• Problem to solve: Give back exactly the lines of the material below, starting with the line with "U2 pin E: N_29 -> N_4" and going on through the line with "R1: 2k (N_28, VS) -> none".

• Source data:
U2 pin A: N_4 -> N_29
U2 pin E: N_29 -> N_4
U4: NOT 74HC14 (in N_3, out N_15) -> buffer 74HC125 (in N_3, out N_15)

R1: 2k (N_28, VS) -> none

* * *

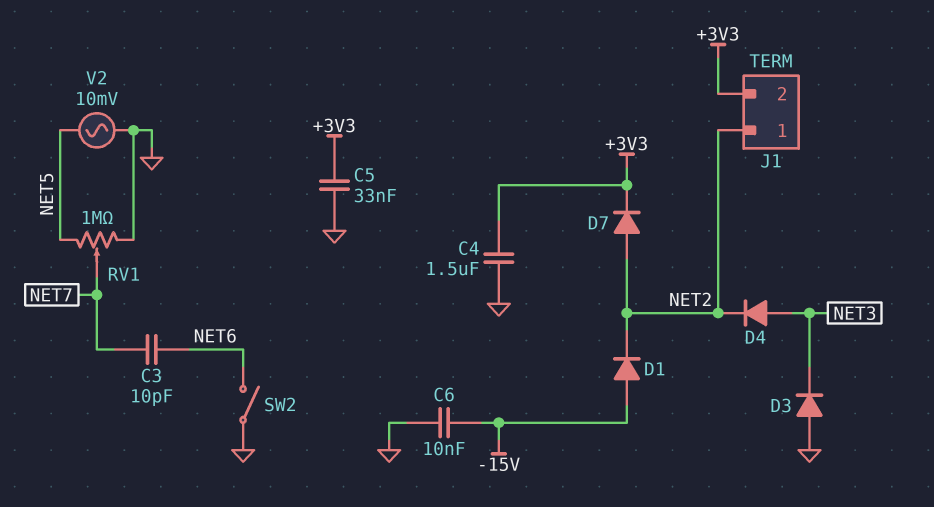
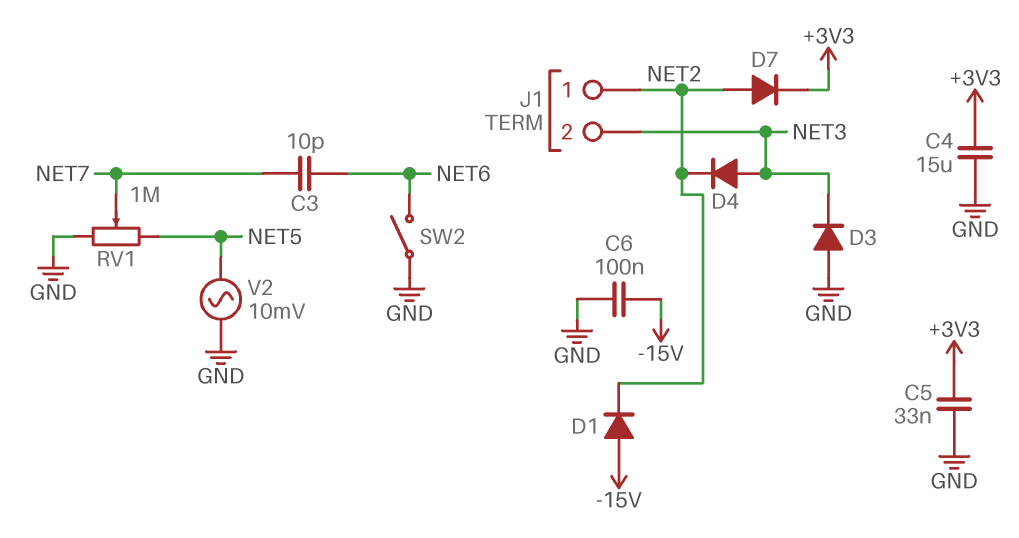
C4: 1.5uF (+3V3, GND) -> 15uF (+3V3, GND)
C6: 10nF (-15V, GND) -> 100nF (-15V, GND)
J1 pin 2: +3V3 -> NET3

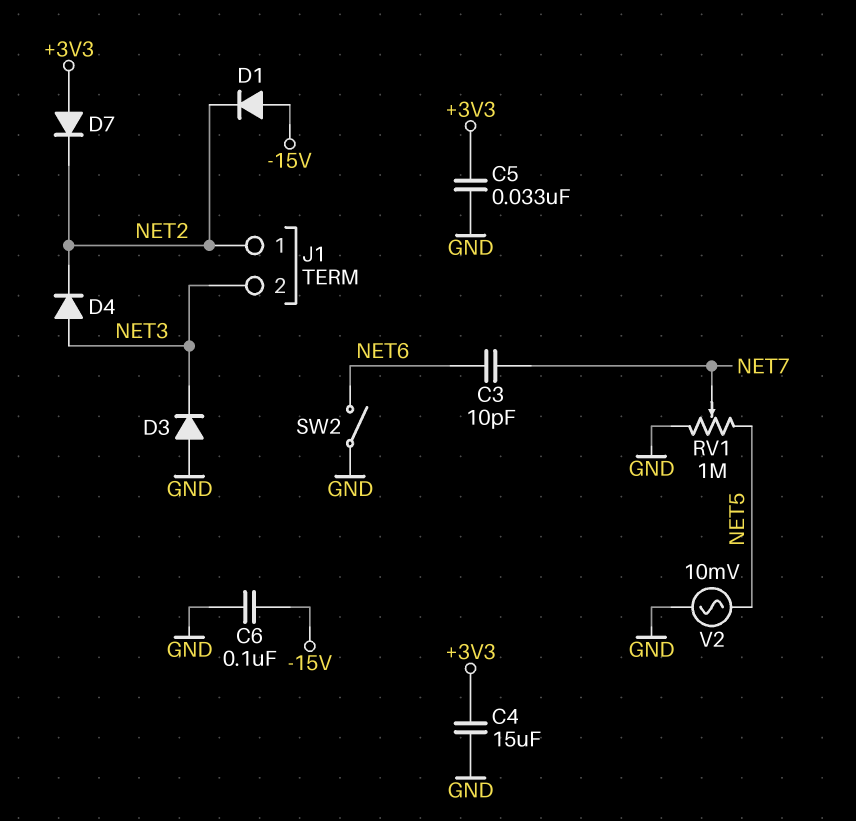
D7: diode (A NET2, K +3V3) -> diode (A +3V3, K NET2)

• Exercise response:
U2 pin E: N_29 -> N_4
U4: NOT 74HC14 (in N_3, out N_15) -> buffer 74HC125 (in N_3, out N_15)

R1: 2k (N_28, VS) -> none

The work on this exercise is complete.